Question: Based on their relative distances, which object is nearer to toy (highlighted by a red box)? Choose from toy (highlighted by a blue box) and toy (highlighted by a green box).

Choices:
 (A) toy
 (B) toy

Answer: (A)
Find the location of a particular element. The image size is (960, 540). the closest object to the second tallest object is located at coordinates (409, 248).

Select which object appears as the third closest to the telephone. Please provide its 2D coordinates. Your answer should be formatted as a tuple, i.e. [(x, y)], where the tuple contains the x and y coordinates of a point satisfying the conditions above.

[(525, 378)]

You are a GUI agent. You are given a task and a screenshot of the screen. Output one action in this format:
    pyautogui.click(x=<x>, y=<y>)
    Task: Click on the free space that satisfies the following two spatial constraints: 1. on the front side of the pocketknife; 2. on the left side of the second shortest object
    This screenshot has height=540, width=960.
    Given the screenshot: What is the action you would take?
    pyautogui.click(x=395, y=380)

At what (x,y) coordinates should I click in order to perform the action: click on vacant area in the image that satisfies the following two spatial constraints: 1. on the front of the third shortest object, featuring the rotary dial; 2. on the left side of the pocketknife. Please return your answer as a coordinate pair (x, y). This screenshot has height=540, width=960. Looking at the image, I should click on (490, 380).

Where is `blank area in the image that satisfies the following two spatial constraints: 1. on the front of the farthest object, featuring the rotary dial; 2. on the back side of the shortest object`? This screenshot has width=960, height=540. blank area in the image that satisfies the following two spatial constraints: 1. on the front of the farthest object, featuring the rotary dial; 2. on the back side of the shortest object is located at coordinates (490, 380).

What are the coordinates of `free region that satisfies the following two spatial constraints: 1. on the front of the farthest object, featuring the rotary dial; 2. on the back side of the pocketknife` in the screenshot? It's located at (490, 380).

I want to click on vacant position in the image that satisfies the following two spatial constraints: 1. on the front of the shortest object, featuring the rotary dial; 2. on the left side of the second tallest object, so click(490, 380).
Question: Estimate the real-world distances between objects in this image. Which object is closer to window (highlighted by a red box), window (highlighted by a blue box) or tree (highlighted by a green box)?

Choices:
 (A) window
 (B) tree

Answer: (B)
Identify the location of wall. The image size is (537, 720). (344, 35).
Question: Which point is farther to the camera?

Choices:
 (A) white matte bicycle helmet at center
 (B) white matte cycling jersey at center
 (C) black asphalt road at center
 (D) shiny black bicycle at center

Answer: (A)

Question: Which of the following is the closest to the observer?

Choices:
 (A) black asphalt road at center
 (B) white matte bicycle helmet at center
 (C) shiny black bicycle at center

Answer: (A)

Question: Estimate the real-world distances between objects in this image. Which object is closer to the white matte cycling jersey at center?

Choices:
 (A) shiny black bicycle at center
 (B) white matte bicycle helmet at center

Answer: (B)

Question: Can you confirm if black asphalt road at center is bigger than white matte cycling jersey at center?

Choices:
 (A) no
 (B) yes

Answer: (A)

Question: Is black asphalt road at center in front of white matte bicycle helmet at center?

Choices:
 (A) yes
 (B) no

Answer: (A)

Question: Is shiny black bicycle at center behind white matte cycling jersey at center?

■ WHAT TO PRODUCE ■
Reproduce the records from the start through the line containing "Find the location", inclusive, substituting "closer" for "nearer" and leaving all else unchanged.

■ FINISHED ANSWER ■
Question: Based on their relative distances, which object is closer to toy (highlighted by a red box)? Choose from toy (highlighted by a blue box) and toy (highlighted by a green box).

Choices:
 (A) toy
 (B) toy

Answer: (A)
Find the location of a particular element. The image size is (960, 540). the closest object to the second tallest object is located at coordinates (409, 248).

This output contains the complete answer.